== WORK ITEM ==
Apart from the images, repeat the data below exactly as written.

++++

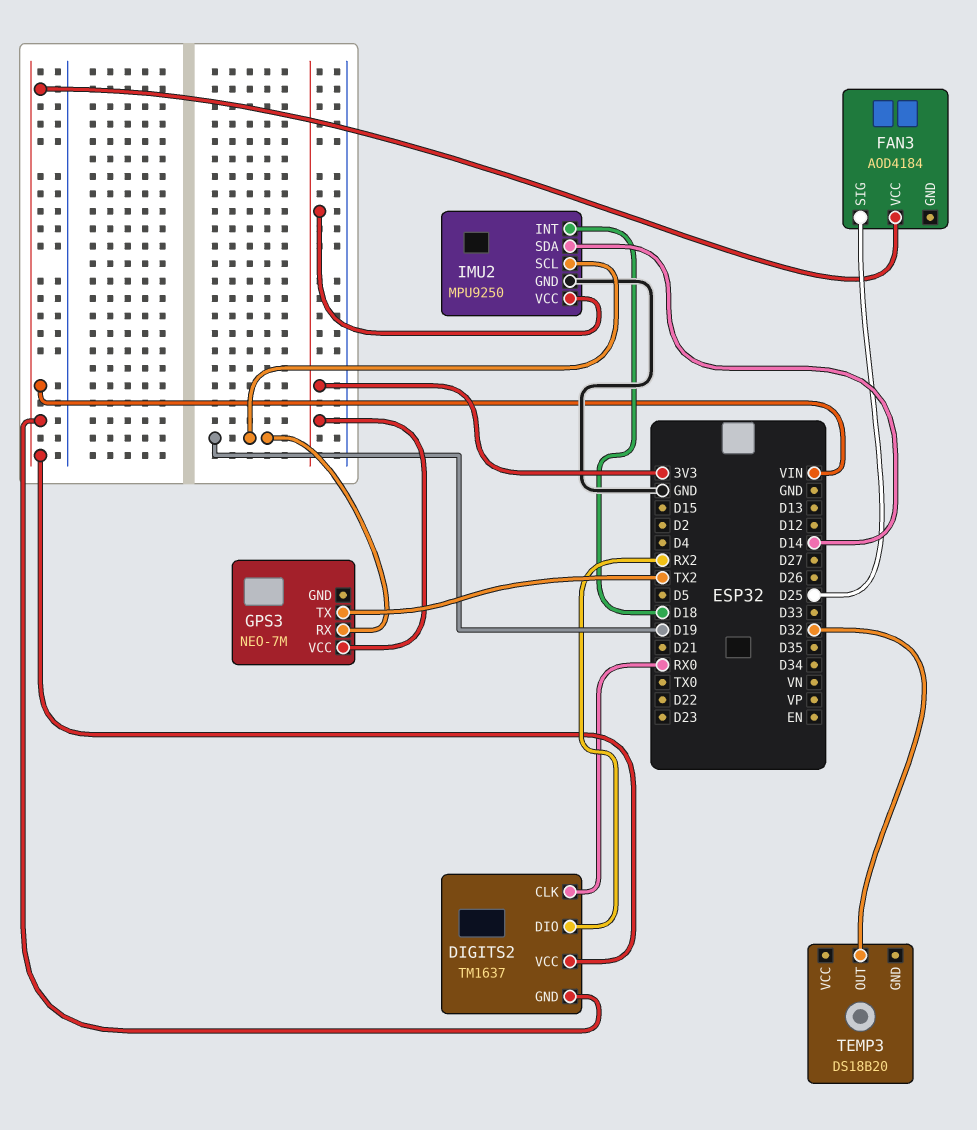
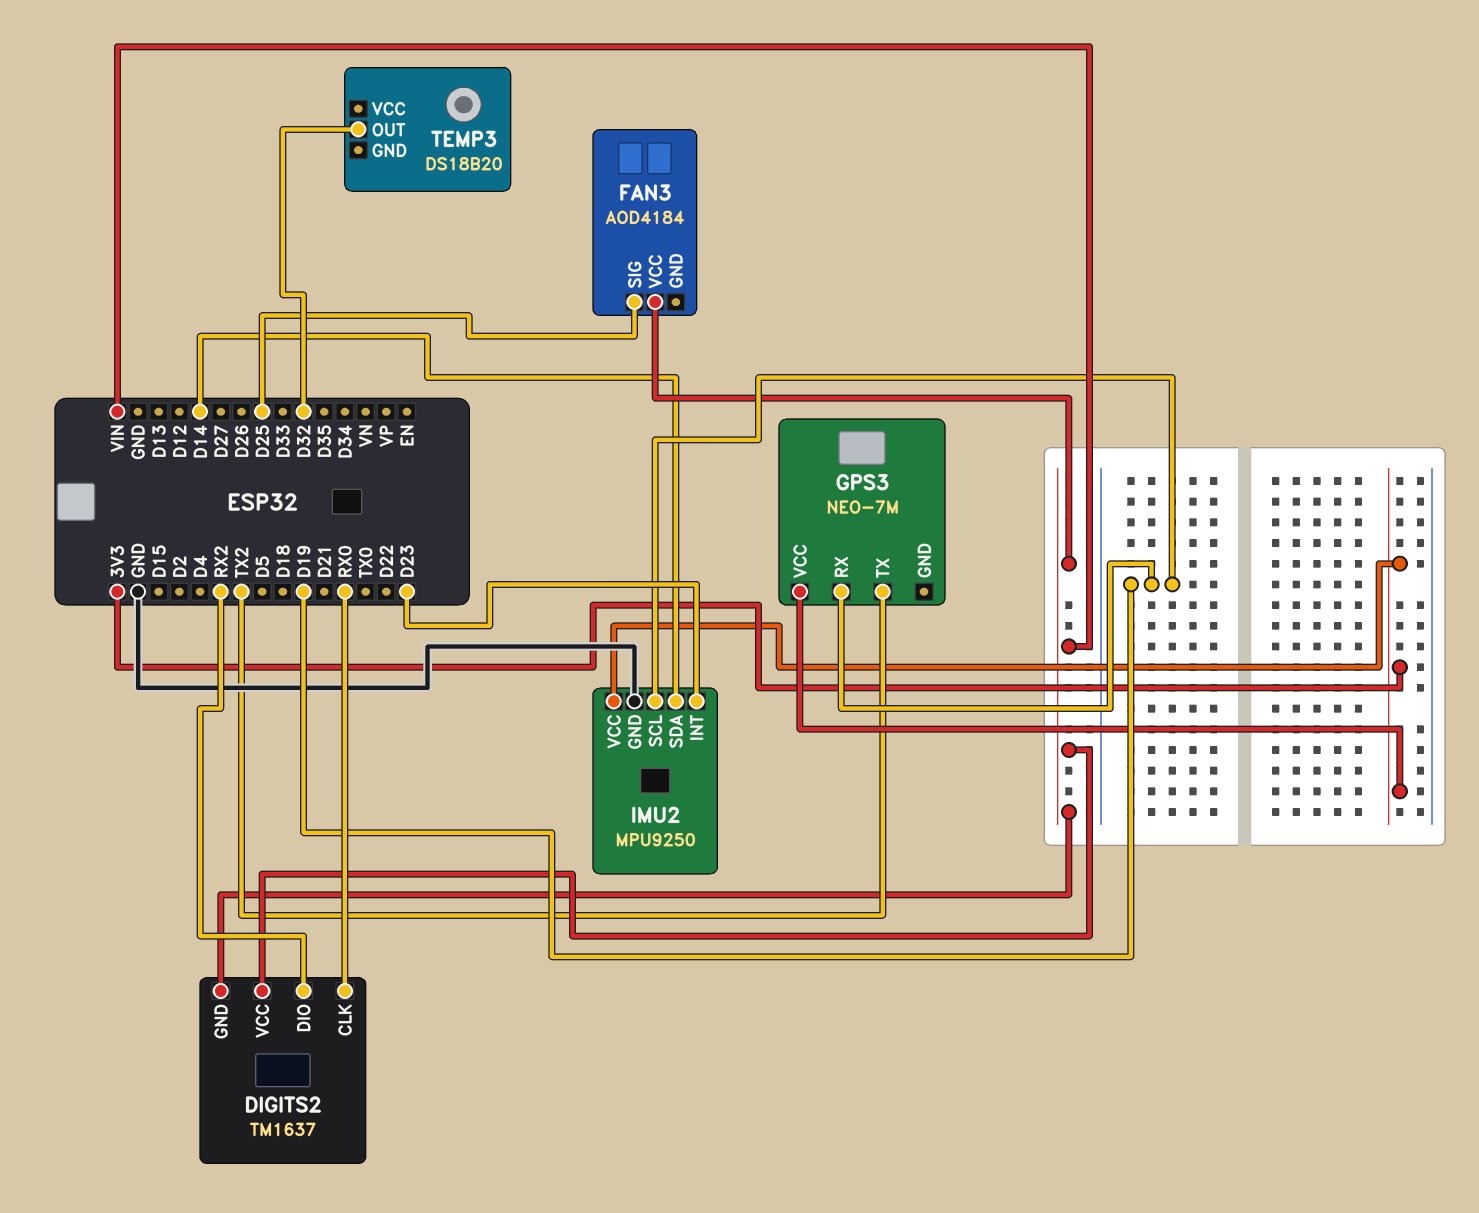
IMU2 pin INT: D18 -> D23

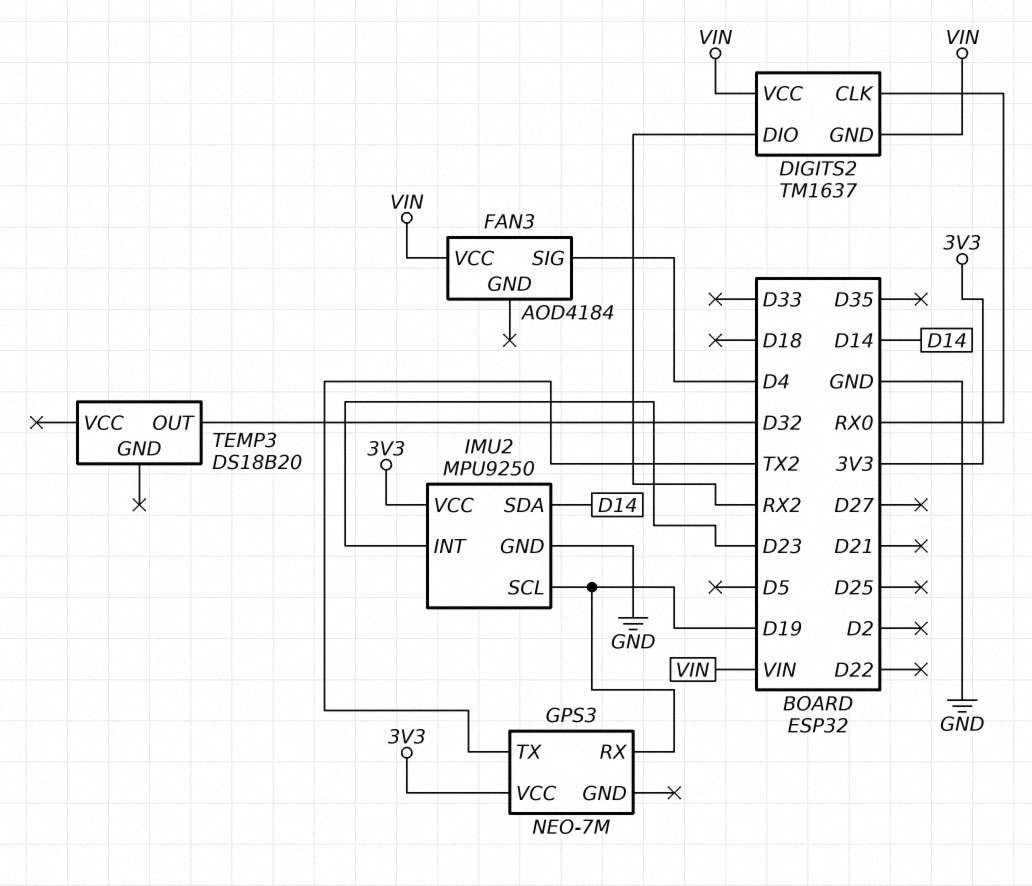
FAN3 pin SIG: D25 -> D4

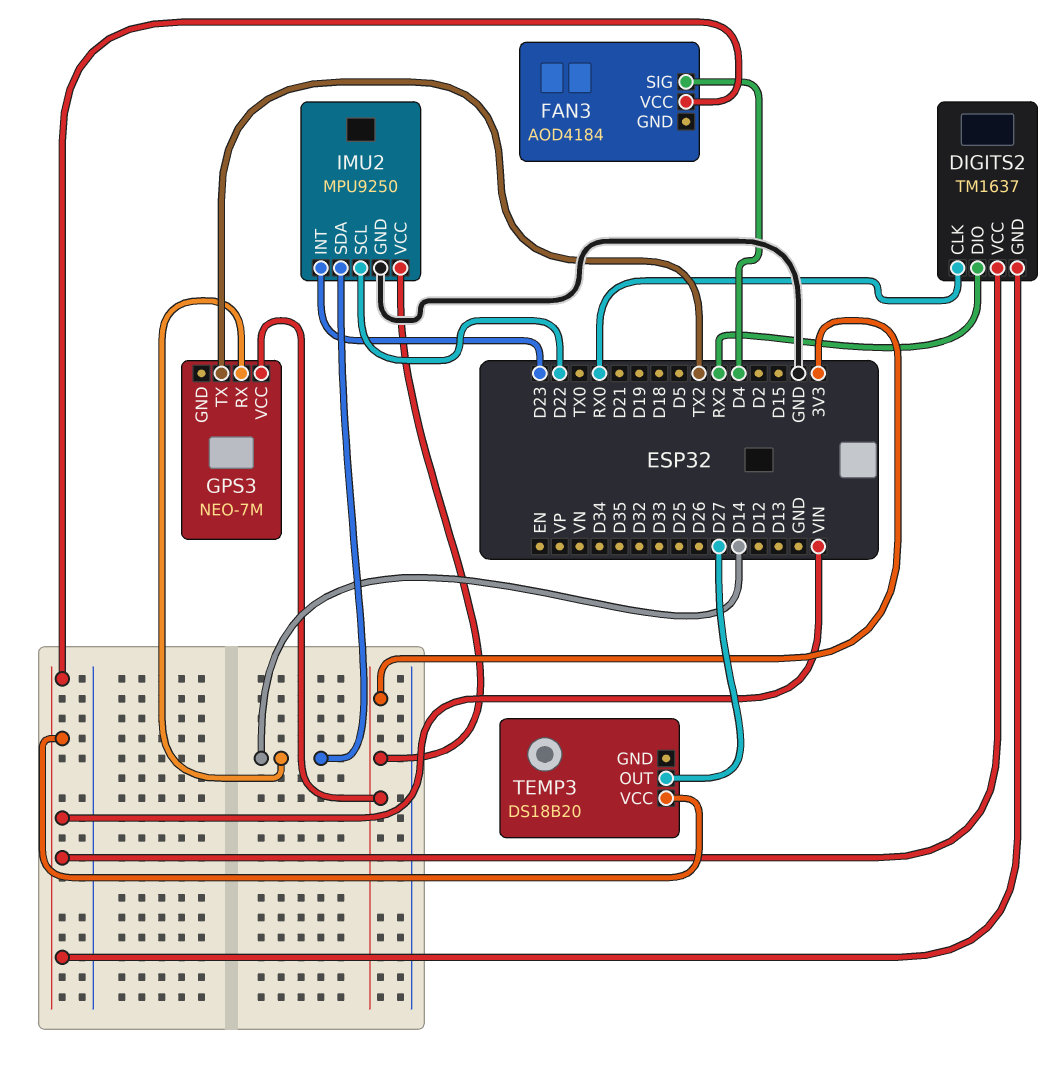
GPS3 pin RX: D19 -> D14
IMU2 pin SCL: D19 -> D22
TEMP3 pin OUT: D32 -> D27
TEMP3 pin VCC: none -> VIN

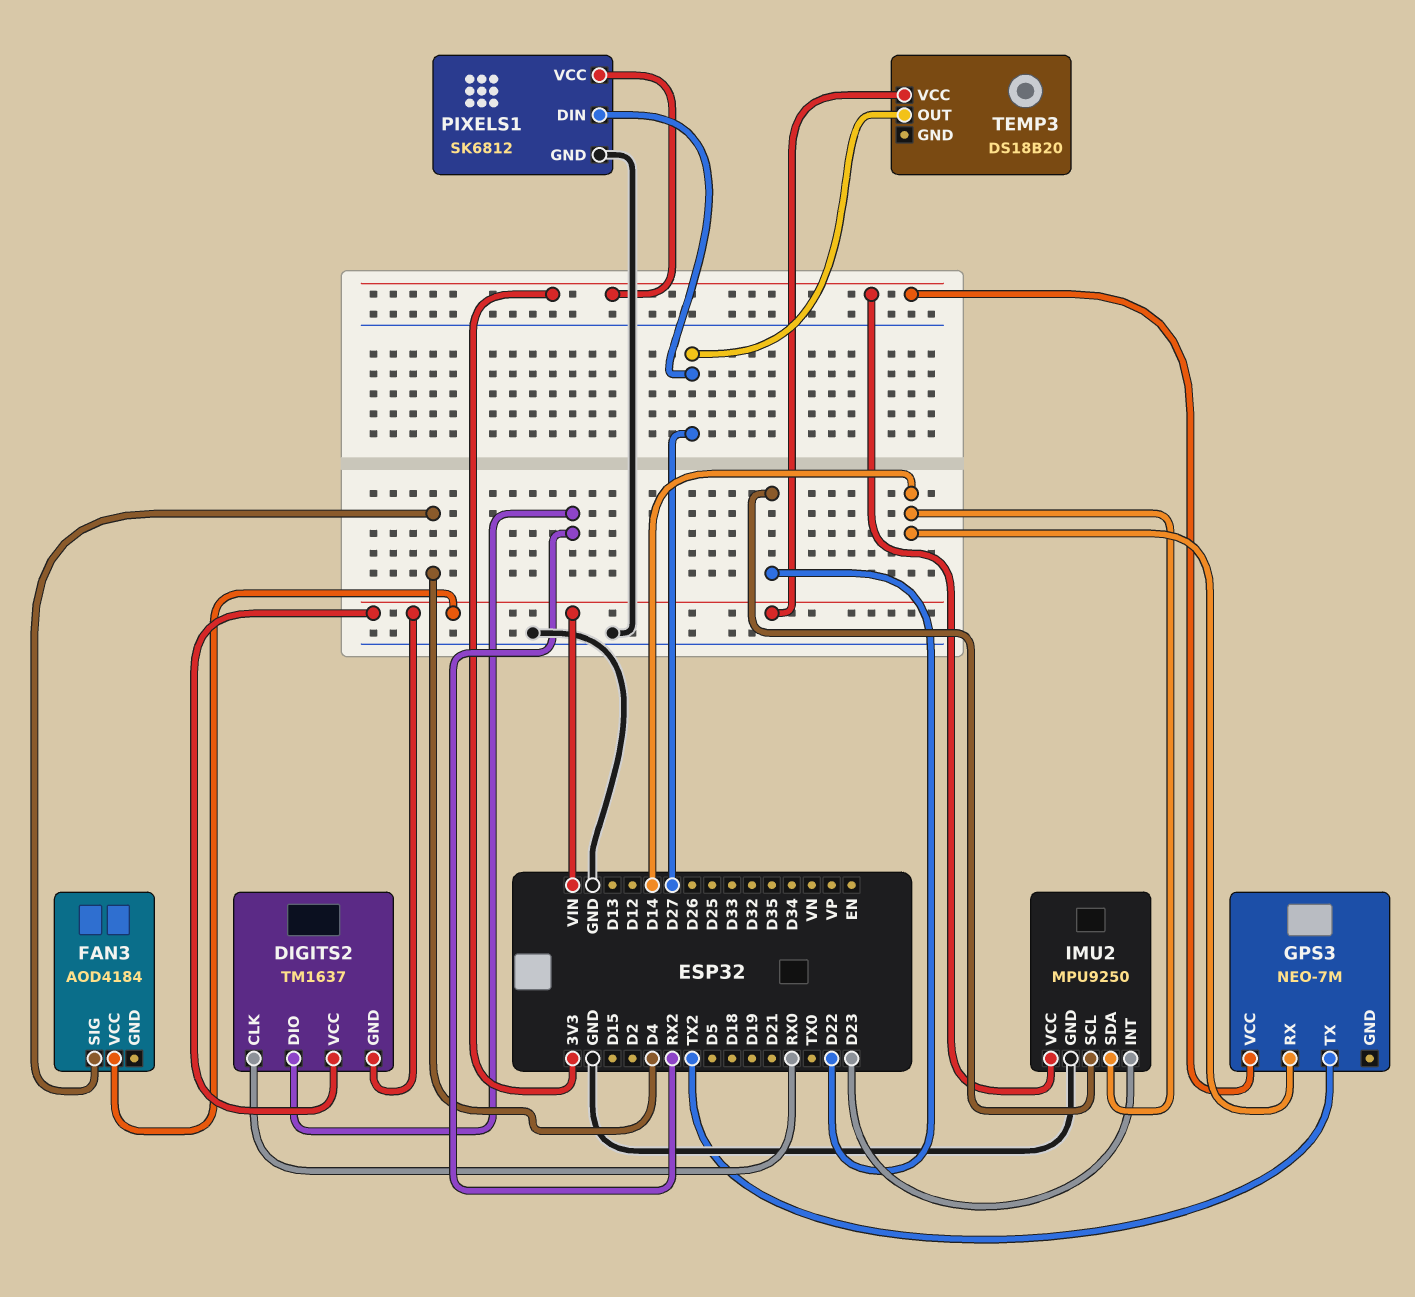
PIXELS1: none -> SK6812
PIXELS1 pin DIN: none -> D27
PIXELS1 pin GND: none -> GND
PIXELS1 pin VCC: none -> 3V3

++++

== EXERCISE ANSWER ==
IMU2 pin INT: D18 -> D23

FAN3 pin SIG: D25 -> D4

GPS3 pin RX: D19 -> D14
IMU2 pin SCL: D19 -> D22
TEMP3 pin OUT: D32 -> D27
TEMP3 pin VCC: none -> VIN

PIXELS1: none -> SK6812
PIXELS1 pin DIN: none -> D27
PIXELS1 pin GND: none -> GND
PIXELS1 pin VCC: none -> 3V3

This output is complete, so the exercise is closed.